Work instructions
Extract every line of the records below that contains the word "size" and copy each line in full. Uppercase and lowercase count as different.

Collected data:
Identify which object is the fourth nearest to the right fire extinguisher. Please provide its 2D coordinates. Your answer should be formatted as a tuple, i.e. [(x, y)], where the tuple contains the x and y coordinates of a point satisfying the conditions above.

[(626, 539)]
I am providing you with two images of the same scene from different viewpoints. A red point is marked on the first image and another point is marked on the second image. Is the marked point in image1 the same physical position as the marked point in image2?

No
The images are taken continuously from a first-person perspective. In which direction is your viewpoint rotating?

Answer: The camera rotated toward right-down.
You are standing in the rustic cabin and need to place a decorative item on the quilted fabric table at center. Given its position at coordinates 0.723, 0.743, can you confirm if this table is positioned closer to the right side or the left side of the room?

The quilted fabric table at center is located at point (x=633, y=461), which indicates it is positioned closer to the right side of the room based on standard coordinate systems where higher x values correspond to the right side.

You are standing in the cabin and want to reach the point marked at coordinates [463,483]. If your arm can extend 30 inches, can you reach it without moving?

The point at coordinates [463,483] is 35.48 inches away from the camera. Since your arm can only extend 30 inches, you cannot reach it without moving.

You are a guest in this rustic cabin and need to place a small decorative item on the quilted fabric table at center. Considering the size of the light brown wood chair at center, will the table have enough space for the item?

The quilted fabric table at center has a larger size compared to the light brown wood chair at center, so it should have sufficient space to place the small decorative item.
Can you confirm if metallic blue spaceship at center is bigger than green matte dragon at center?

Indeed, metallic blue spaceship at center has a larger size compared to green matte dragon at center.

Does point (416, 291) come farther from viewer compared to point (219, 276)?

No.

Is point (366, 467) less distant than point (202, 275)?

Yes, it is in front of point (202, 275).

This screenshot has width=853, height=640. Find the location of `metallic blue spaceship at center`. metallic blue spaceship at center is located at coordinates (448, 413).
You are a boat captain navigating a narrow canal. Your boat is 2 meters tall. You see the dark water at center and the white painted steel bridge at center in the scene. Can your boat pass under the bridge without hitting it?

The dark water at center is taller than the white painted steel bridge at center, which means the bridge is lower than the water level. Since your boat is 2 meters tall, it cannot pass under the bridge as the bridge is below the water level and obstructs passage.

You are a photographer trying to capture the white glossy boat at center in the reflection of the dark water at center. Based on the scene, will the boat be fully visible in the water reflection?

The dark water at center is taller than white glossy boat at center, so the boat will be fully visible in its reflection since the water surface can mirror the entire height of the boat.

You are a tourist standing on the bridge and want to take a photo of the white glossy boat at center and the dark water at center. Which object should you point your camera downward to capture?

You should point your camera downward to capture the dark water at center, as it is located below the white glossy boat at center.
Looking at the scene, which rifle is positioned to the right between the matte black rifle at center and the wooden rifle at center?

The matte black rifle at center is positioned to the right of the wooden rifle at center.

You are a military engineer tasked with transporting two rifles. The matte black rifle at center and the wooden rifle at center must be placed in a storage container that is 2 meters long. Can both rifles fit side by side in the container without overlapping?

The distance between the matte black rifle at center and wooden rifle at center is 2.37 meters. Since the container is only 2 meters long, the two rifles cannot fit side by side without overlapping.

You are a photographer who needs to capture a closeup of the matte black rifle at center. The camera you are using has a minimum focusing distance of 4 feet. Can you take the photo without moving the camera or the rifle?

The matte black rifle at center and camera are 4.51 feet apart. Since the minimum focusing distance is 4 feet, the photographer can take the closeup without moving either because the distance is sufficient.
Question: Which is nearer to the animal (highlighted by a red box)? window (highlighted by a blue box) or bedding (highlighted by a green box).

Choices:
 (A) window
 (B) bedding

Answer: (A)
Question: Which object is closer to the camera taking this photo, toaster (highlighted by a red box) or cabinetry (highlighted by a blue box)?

Solution below
You are a guest in this rustic cabin and need to place a small decorative item on the quilted fabric table at center. Considering the size of the light brown wood chair at center, will the table have enough space for the item?
The quilted fabric table at center has a larger size compared to the light brown wood chair at center, so it should have sufficient space to place the small decorative item.
Indeed, metallic blue spaceship at center has a larger size compared to green matte dragon at center.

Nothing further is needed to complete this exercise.